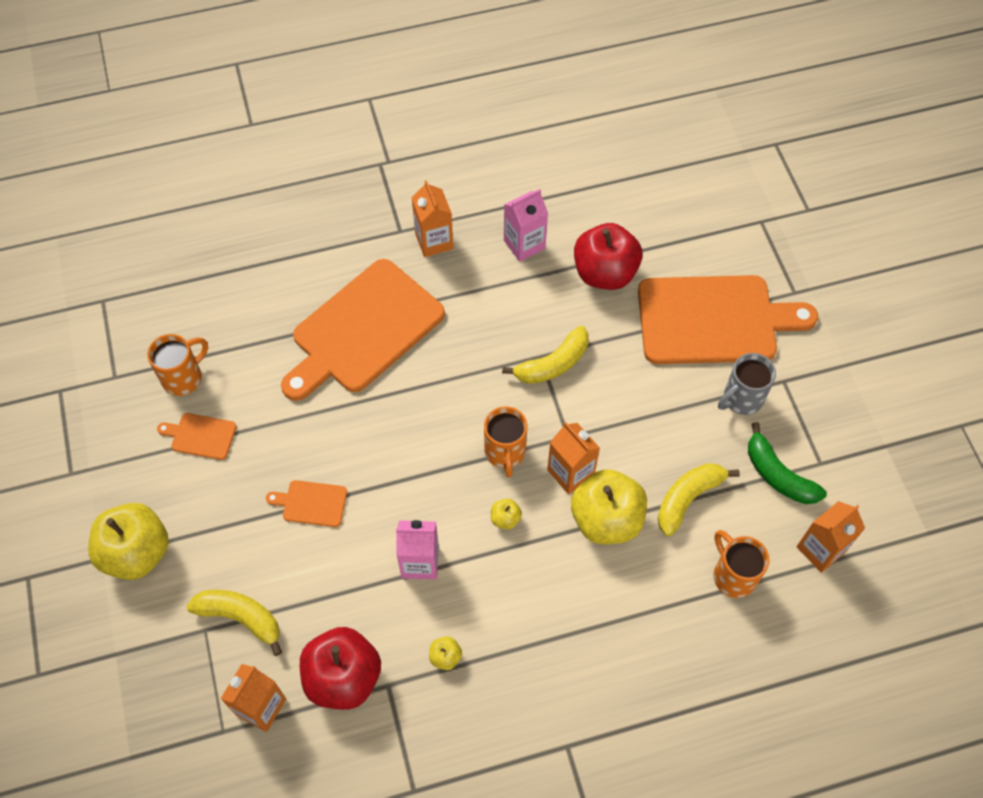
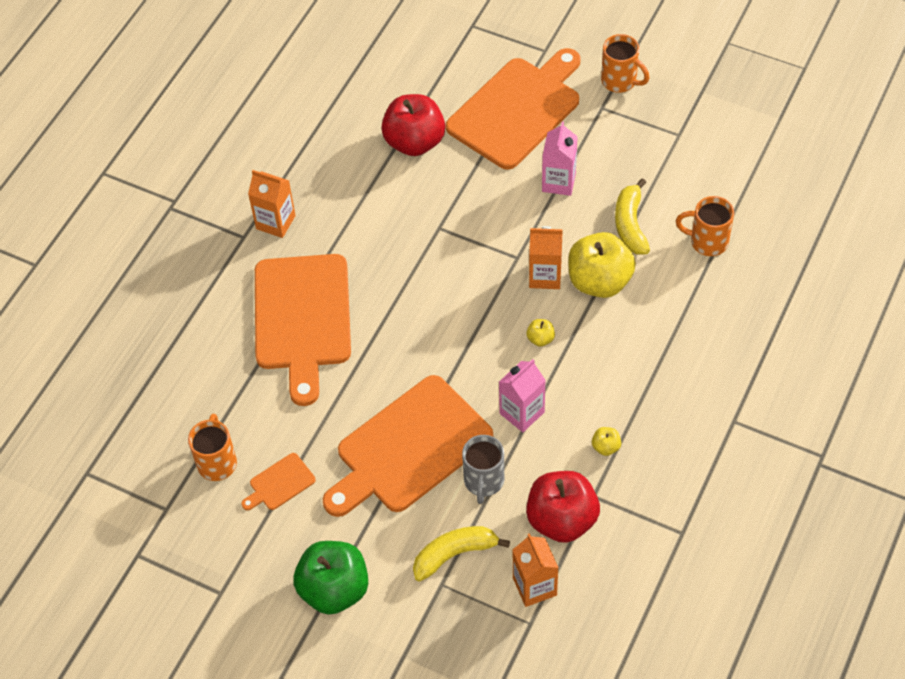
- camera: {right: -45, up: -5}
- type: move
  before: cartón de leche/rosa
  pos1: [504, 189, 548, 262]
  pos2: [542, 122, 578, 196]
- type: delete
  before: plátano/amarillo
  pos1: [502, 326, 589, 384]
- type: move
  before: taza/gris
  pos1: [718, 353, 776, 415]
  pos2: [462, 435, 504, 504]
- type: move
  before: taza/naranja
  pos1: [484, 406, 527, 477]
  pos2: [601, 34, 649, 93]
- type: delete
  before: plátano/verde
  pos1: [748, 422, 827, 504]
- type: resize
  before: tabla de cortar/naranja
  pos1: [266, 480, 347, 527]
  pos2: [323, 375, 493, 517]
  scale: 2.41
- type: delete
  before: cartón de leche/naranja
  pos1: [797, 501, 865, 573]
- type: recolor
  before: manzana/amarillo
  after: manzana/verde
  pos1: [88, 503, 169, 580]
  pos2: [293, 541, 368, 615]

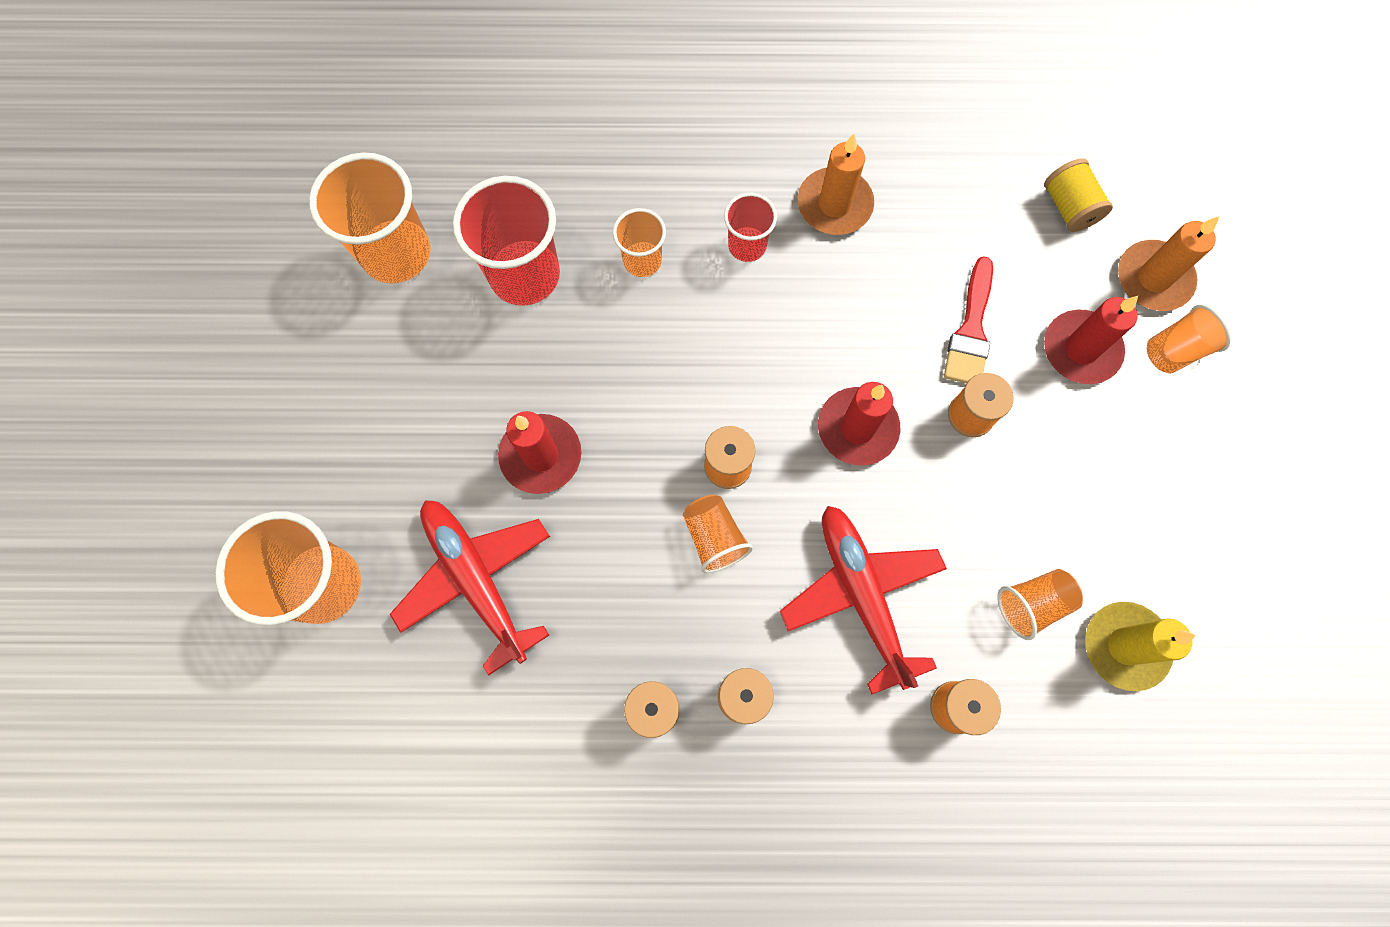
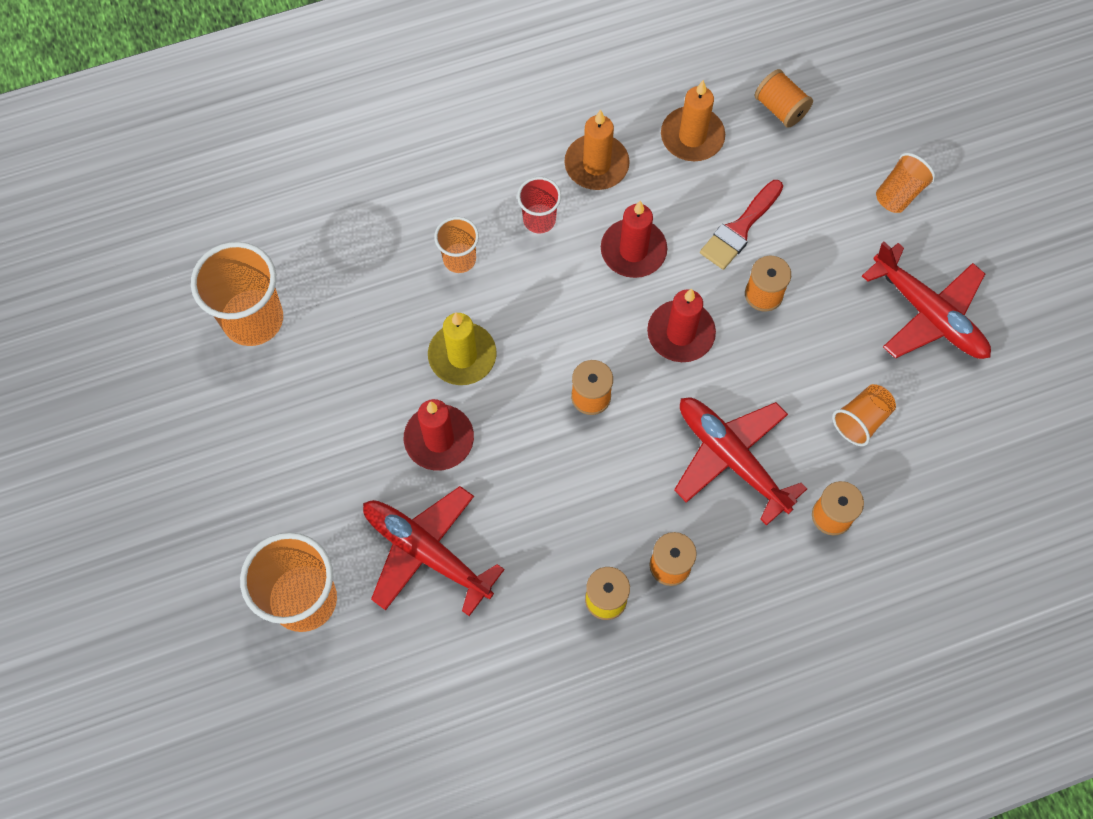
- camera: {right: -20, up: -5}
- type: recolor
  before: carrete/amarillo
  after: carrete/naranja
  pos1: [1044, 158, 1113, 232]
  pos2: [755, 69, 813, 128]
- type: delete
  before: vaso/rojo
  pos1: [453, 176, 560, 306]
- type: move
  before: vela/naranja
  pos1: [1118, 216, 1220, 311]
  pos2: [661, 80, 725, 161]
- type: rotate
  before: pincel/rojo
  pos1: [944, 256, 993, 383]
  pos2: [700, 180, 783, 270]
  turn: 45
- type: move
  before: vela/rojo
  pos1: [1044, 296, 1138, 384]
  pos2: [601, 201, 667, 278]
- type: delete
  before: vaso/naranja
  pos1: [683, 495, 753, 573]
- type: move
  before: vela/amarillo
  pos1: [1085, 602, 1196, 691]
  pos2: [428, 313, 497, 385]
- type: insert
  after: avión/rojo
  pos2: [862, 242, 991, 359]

☆ ☆ ☆ ☆ ☆ ☆ ☆

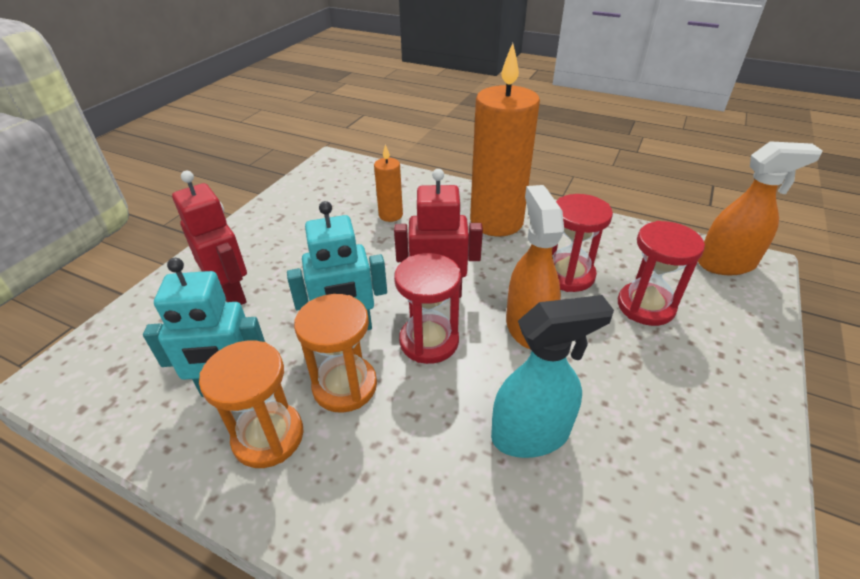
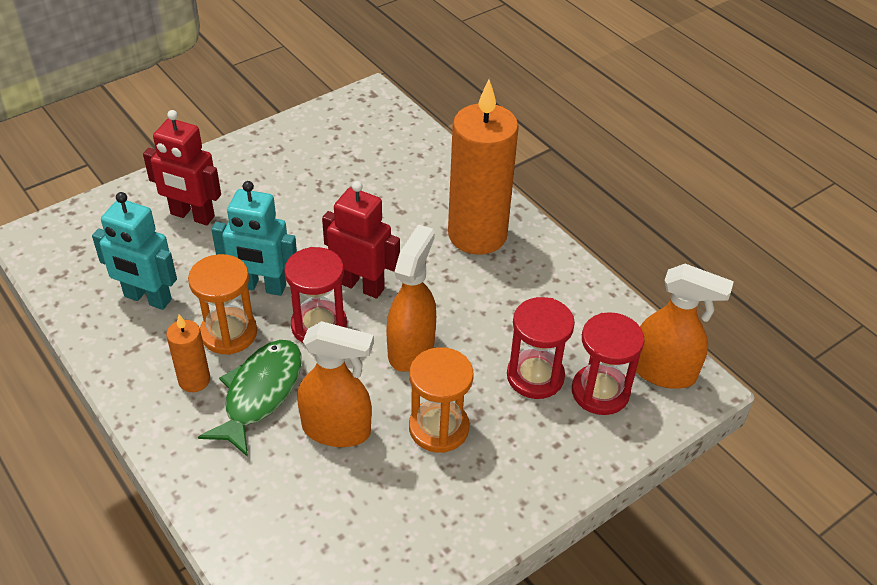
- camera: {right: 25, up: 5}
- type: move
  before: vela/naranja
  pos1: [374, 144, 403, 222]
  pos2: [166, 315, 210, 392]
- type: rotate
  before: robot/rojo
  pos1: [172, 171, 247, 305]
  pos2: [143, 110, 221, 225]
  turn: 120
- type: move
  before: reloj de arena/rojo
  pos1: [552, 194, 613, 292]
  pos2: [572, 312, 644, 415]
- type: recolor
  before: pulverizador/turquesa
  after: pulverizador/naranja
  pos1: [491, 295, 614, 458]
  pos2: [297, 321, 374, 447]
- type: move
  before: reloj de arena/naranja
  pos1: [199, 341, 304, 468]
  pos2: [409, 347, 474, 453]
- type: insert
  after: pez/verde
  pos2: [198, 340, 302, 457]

☆ ☆ ☆ ☆ ☆ ☆ ☆

WHAT IS BEING ASKED:
Look above for the line containing "pos1: [504, 189, 548, 262]". Output from there through the line containing "after: manzana/verde", exactly and inclusively.

OUTPUT OF THE TASK:
  pos1: [504, 189, 548, 262]
  pos2: [542, 122, 578, 196]
- type: delete
  before: plátano/amarillo
  pos1: [502, 326, 589, 384]
- type: move
  before: taza/gris
  pos1: [718, 353, 776, 415]
  pos2: [462, 435, 504, 504]
- type: move
  before: taza/naranja
  pos1: [484, 406, 527, 477]
  pos2: [601, 34, 649, 93]
- type: delete
  before: plátano/verde
  pos1: [748, 422, 827, 504]
- type: resize
  before: tabla de cortar/naranja
  pos1: [266, 480, 347, 527]
  pos2: [323, 375, 493, 517]
  scale: 2.41
- type: delete
  before: cartón de leche/naranja
  pos1: [797, 501, 865, 573]
- type: recolor
  before: manzana/amarillo
  after: manzana/verde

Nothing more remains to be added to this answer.